### MATERIAL TO PROCESS
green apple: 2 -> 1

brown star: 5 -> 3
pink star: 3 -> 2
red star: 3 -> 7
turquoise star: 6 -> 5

### WHAT THE TASK ASKS
Look back over the material above and state how many lines hold the word "star". Write the number and nothing else.

### SOLUTION
4